-- Start Information provided --
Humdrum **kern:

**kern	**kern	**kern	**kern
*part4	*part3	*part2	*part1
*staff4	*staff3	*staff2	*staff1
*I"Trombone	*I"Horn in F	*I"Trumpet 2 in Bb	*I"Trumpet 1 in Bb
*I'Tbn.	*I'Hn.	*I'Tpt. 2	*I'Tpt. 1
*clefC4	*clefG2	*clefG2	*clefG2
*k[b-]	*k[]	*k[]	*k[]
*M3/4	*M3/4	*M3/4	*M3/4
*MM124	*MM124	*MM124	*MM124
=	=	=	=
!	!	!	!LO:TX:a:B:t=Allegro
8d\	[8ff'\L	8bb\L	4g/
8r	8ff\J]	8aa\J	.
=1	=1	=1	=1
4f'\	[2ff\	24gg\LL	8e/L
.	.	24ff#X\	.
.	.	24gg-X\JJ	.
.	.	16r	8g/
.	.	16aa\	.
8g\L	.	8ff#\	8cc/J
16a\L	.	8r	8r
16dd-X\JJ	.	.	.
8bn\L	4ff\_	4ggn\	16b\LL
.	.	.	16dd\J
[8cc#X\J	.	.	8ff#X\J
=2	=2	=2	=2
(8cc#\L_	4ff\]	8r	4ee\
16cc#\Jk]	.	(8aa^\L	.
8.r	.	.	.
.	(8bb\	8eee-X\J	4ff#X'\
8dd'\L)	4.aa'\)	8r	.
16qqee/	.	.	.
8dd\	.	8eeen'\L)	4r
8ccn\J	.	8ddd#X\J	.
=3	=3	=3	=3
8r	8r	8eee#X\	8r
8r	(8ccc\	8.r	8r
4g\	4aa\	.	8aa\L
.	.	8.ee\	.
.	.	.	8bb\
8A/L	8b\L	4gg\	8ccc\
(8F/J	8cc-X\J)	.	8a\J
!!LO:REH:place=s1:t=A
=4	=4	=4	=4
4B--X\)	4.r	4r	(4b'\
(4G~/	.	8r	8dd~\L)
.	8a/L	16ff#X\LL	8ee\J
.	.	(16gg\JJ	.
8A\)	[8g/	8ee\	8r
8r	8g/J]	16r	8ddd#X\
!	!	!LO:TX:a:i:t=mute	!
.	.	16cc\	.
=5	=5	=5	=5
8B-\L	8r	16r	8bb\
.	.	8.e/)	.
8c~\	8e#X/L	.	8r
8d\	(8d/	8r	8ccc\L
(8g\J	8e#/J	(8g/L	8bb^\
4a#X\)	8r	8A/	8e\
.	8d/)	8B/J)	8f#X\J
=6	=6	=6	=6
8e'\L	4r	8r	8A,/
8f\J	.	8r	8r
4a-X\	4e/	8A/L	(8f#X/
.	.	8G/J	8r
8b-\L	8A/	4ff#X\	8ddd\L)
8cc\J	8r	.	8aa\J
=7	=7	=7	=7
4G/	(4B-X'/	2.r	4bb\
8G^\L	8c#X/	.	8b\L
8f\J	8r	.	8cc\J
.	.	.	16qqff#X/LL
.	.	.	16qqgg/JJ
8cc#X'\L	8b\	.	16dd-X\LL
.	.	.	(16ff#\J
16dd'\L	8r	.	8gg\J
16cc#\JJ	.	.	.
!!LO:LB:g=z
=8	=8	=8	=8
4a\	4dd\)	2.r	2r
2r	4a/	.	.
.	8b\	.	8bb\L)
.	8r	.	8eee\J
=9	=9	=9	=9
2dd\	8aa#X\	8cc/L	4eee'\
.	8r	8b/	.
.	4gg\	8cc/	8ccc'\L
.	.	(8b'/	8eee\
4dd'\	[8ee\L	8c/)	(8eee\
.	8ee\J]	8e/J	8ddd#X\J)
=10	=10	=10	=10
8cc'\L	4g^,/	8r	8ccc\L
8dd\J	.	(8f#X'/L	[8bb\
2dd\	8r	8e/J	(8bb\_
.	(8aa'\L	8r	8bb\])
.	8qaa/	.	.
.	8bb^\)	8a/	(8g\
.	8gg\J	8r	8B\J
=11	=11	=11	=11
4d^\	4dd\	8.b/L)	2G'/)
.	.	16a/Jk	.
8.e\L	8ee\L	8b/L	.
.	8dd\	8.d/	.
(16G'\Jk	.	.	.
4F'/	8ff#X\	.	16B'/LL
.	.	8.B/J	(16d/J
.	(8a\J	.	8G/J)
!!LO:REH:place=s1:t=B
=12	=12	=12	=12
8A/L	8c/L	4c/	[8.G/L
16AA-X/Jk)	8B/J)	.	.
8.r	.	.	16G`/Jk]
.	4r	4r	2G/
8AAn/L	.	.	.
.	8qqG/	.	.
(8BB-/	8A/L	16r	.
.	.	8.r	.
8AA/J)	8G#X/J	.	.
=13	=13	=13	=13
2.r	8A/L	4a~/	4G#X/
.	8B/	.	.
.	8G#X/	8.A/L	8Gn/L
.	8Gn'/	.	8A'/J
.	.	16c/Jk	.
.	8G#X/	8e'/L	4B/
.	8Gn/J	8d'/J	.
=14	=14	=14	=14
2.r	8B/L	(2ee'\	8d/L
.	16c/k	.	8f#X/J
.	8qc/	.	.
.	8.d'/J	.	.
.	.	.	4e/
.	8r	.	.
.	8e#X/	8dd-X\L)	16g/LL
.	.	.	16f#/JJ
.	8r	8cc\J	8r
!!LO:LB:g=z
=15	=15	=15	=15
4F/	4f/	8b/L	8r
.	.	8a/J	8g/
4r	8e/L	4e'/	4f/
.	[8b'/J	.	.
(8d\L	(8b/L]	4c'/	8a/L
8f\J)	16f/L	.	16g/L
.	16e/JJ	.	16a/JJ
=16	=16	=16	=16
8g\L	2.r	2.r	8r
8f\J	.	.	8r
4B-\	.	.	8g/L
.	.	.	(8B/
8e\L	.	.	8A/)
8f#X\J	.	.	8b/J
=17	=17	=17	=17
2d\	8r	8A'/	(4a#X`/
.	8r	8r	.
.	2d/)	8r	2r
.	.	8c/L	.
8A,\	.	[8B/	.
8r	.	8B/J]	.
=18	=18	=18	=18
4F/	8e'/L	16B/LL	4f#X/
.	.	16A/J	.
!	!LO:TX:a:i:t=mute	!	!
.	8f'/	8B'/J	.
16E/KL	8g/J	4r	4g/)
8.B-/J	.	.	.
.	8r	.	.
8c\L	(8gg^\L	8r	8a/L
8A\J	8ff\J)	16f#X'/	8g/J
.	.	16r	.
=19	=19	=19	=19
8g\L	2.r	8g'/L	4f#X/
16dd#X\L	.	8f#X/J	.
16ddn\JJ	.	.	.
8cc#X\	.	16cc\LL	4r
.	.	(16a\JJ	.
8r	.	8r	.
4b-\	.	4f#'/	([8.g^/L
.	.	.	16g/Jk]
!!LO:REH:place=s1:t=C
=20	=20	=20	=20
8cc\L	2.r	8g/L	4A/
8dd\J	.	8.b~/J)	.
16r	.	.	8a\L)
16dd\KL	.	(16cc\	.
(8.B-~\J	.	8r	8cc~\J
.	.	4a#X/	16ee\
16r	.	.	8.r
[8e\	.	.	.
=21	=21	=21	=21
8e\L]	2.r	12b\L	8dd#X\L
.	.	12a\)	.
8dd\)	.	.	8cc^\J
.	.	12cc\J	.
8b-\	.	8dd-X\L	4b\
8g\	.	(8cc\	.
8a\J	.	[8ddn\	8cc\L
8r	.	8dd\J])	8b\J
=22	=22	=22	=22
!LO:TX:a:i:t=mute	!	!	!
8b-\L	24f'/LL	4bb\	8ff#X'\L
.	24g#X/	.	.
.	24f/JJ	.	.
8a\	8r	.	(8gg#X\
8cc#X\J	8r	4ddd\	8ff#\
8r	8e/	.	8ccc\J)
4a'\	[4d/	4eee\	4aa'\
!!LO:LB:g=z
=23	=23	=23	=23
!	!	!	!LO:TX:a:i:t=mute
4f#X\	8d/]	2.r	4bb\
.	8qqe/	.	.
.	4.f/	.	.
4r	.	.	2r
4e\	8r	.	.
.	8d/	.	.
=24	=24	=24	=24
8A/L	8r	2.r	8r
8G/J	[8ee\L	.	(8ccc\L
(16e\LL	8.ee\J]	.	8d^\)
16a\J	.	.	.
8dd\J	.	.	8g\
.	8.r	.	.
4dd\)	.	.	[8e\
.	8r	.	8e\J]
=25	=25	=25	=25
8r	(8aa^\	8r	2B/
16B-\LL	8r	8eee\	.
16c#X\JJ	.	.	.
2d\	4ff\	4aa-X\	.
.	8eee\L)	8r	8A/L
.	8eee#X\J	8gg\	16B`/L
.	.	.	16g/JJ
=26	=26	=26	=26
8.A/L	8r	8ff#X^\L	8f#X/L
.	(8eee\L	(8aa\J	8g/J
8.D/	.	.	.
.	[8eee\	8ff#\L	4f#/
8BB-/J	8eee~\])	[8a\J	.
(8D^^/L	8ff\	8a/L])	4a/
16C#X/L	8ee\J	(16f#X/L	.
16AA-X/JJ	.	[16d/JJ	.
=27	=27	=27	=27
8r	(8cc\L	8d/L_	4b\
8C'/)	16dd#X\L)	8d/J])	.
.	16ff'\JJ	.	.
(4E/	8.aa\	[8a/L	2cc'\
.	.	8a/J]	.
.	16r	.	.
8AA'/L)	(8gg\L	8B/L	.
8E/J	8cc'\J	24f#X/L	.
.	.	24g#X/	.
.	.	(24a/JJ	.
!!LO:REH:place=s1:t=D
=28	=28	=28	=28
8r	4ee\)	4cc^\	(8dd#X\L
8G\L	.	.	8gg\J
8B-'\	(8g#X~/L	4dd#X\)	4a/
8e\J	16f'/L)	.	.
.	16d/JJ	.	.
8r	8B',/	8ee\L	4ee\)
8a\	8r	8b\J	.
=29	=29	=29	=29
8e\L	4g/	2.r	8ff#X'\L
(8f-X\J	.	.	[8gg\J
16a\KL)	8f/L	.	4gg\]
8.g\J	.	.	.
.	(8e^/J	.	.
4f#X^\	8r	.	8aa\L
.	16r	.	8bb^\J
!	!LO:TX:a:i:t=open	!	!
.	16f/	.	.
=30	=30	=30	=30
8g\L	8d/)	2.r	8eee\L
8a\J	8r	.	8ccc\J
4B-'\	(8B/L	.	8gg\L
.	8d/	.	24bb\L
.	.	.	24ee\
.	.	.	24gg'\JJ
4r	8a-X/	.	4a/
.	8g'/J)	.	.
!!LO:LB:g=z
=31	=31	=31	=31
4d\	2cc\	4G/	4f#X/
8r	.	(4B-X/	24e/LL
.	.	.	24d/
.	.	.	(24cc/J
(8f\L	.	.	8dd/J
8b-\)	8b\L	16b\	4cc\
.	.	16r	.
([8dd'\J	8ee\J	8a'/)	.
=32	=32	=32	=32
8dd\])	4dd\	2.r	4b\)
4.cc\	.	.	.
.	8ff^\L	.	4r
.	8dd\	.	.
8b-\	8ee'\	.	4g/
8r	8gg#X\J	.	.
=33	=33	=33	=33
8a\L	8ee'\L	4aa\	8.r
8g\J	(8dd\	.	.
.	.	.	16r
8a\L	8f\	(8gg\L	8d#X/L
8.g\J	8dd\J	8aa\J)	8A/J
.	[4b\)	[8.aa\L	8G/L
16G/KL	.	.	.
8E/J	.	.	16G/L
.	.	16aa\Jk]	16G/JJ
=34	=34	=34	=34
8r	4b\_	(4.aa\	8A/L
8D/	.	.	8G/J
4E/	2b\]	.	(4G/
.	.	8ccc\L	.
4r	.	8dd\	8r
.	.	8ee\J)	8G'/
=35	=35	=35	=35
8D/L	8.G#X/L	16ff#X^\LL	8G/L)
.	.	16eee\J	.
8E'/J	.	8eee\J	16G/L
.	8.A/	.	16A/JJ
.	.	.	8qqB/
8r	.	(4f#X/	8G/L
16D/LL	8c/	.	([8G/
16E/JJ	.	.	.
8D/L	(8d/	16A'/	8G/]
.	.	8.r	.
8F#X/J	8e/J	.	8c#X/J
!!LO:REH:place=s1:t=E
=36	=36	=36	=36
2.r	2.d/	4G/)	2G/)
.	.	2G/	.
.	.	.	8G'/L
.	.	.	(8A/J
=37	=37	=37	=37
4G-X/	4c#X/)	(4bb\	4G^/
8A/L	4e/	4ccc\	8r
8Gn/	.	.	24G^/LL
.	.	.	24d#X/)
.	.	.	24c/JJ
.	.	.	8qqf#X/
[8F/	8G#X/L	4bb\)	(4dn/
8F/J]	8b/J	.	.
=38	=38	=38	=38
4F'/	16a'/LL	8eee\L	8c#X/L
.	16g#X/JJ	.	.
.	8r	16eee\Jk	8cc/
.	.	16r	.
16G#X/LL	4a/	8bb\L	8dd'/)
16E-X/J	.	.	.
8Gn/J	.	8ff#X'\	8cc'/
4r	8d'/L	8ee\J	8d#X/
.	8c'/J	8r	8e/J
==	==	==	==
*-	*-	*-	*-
-- End Information provided --
Show each line of the data above that contains the string "mute", treating uppercase and lowercase letters as different.

!	!	!LO:TX:a:i:t=mute	!
!	!LO:TX:a:i:t=mute	!	!
!LO:TX:a:i:t=mute	!	!	!
!	!	!	!LO:TX:a:i:t=mute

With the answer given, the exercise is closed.